Work order = There are pictures in the records below; leave them out and set down exactly the lines from the one holding "cyan triangle: (206, 237)" through the one holding "gray semicircle: (146, 706)".

Geometric object motion data
-.-.-

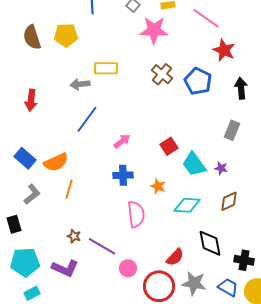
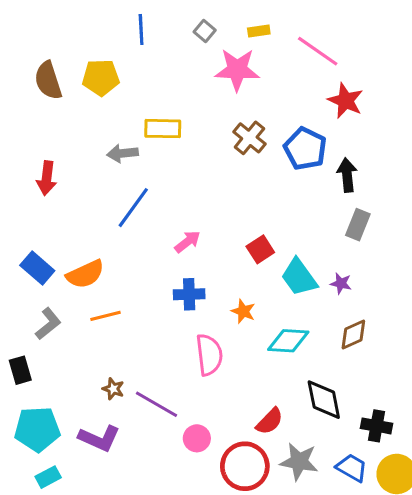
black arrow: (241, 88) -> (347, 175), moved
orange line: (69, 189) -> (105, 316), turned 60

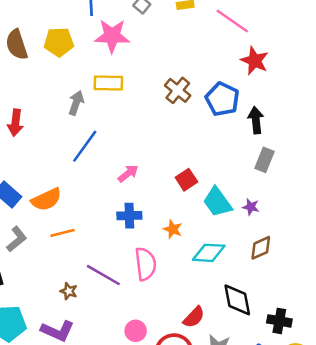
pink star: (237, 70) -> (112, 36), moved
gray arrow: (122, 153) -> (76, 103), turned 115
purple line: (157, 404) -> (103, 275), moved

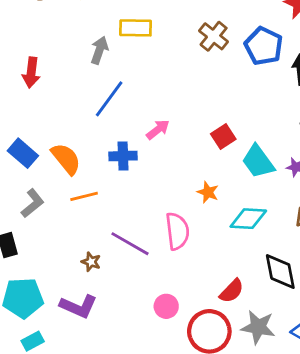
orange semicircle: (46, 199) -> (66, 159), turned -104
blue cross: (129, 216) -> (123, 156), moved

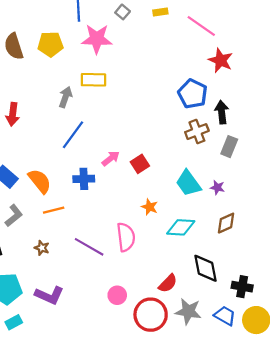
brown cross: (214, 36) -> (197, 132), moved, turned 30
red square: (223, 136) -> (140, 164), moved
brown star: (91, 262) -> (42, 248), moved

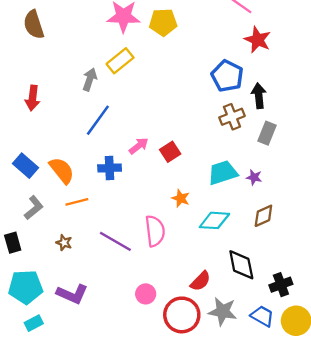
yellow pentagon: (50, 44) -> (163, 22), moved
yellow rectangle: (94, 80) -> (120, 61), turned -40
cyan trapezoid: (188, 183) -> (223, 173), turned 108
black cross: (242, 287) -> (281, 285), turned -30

-.-.-

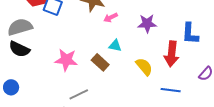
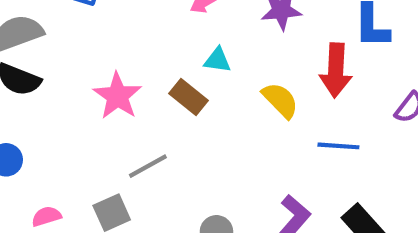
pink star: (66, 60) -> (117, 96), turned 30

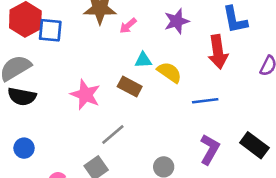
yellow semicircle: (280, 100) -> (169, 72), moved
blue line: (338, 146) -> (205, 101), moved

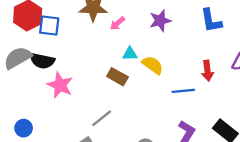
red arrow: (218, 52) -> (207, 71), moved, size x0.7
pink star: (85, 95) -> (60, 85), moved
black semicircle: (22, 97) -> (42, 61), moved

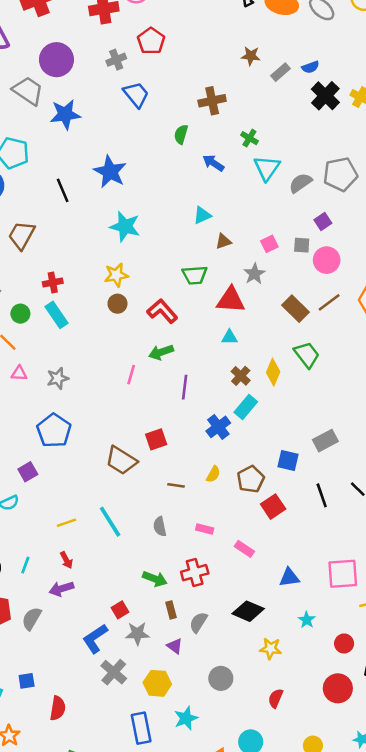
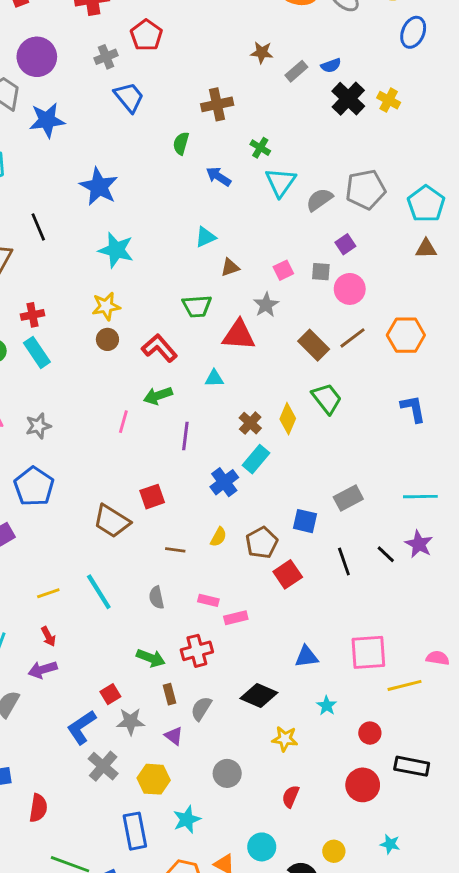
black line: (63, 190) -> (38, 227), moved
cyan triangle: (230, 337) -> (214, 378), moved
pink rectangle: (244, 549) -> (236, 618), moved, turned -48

-.-.-

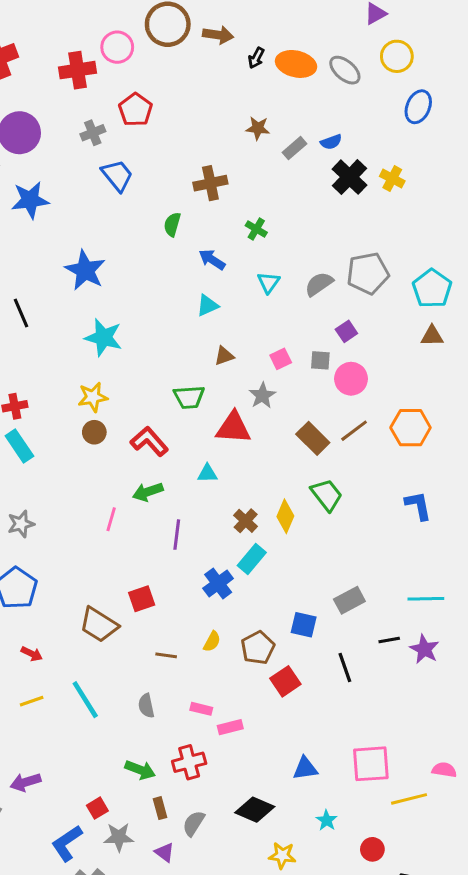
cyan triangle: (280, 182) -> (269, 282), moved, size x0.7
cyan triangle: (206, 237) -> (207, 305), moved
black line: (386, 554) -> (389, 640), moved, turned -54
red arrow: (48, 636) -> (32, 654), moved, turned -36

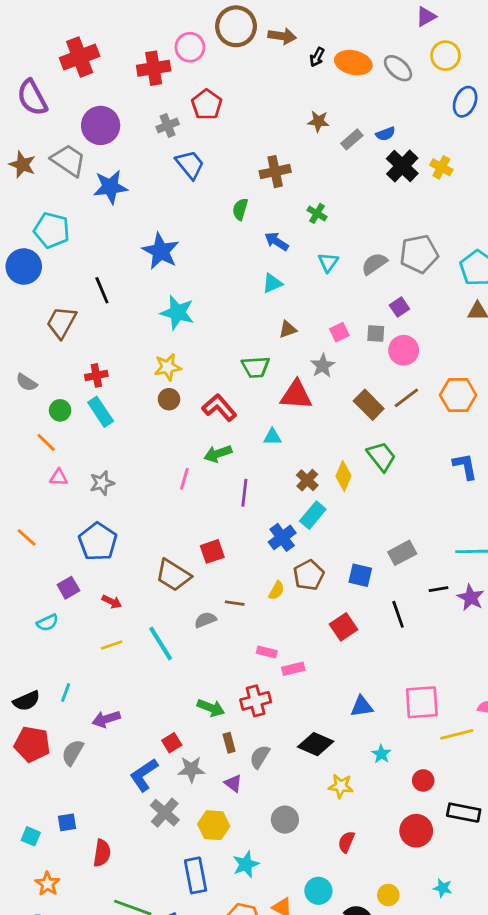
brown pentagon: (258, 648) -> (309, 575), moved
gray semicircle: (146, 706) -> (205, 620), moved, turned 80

-.-.-

Expected answer =
cyan triangle: (206, 237) -> (207, 305), moved
black line: (386, 554) -> (389, 640), moved, turned -54
red arrow: (48, 636) -> (32, 654), moved, turned -36

brown pentagon: (258, 648) -> (309, 575), moved
gray semicircle: (146, 706) -> (205, 620), moved, turned 80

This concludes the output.